Write out again only the lines running from the one that contains "KEYS2 pin K1: C15 -> A4" to the end of the records below, including both the first and the last.

Content starts

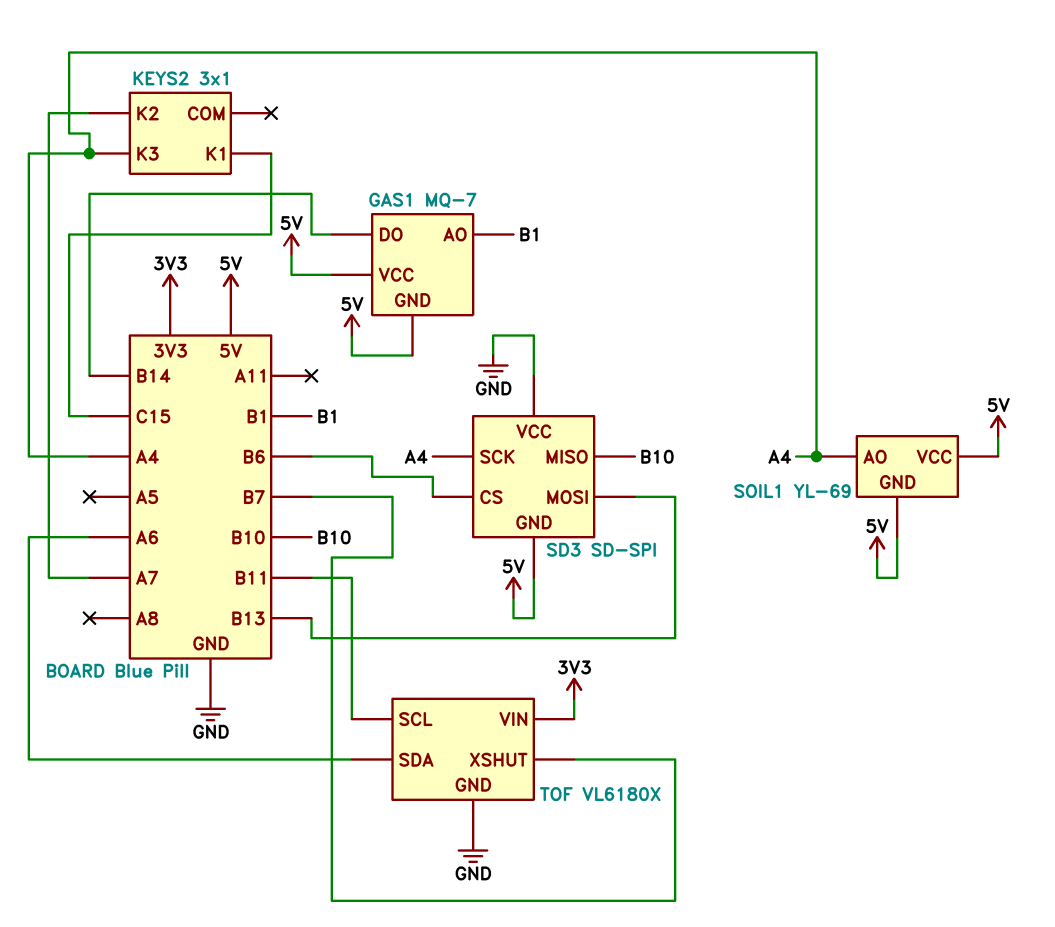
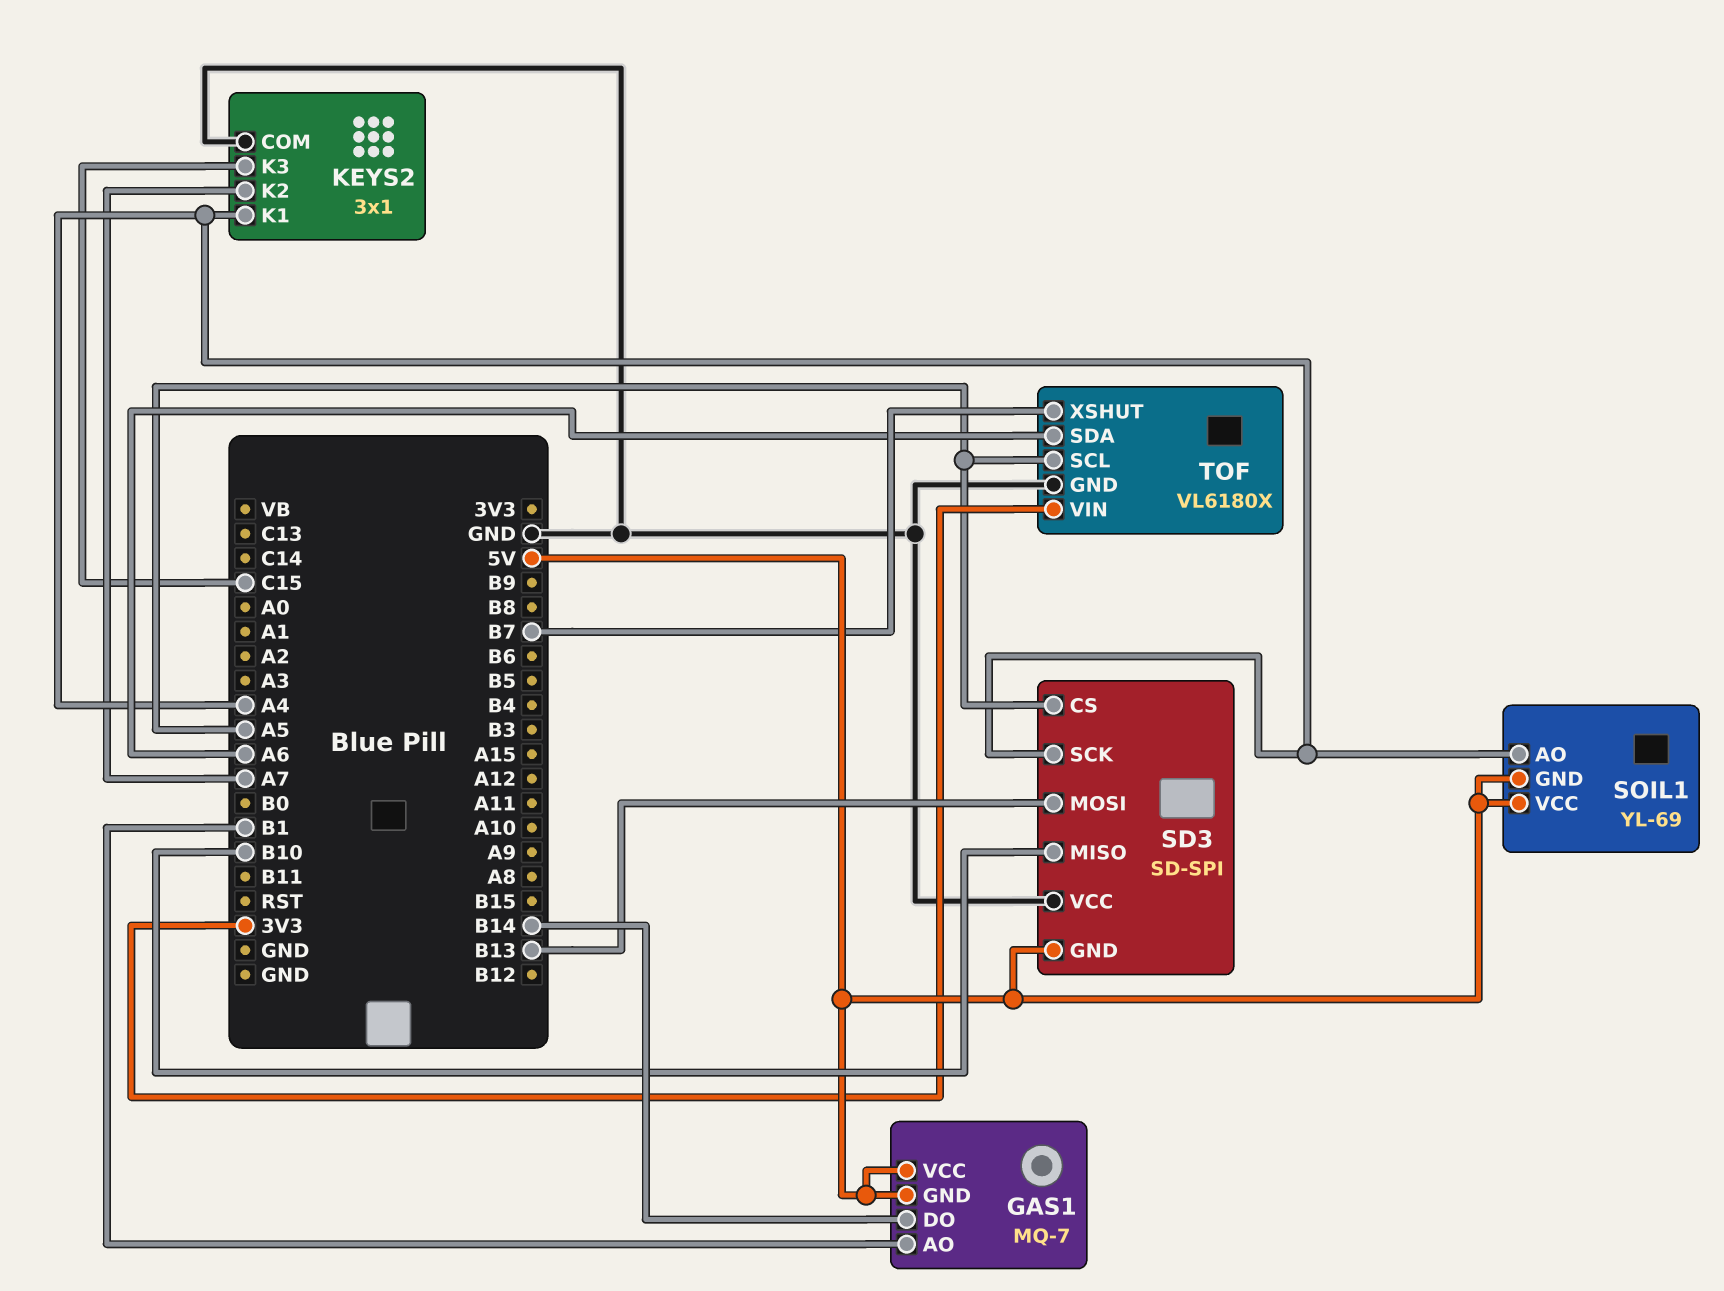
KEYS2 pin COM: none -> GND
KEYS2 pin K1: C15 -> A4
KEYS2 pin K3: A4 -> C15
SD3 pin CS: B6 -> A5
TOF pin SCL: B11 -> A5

Content ends

RESPONSE FOR THIS EXERCISE ▸
KEYS2 pin K1: C15 -> A4
KEYS2 pin K3: A4 -> C15
SD3 pin CS: B6 -> A5
TOF pin SCL: B11 -> A5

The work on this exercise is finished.